» **Activity**
The copy you give must match the listing below exactly and contain no pictures.

» **Supplied material**
——————

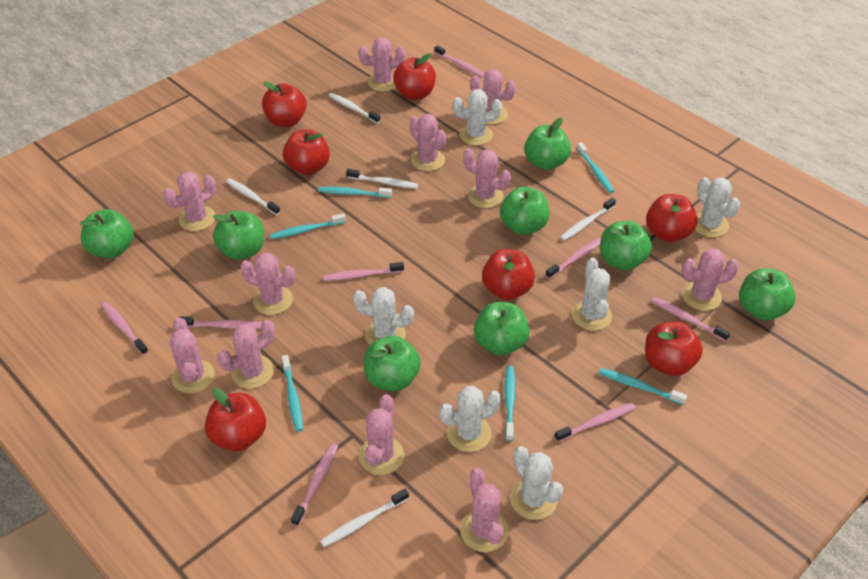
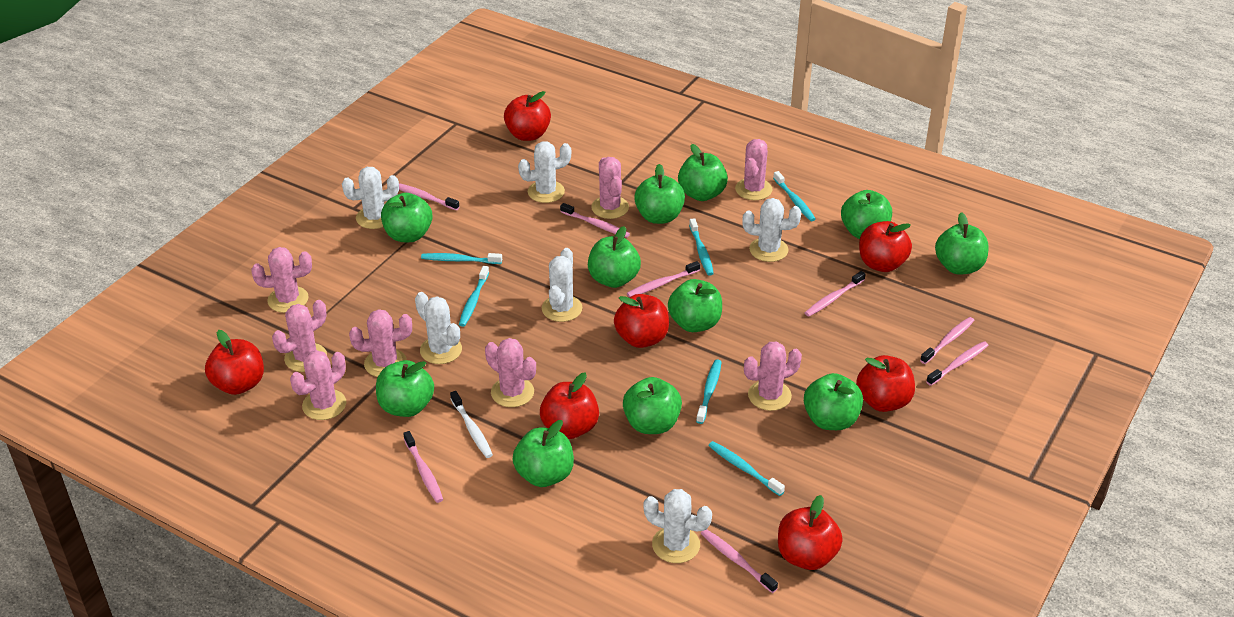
green apple: 8 -> 11
pink cactus: 11 -> 8
white toothbrush: 5 -> 1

——————

» **Output below**
green apple: 8 -> 11
pink cactus: 11 -> 8
white toothbrush: 5 -> 1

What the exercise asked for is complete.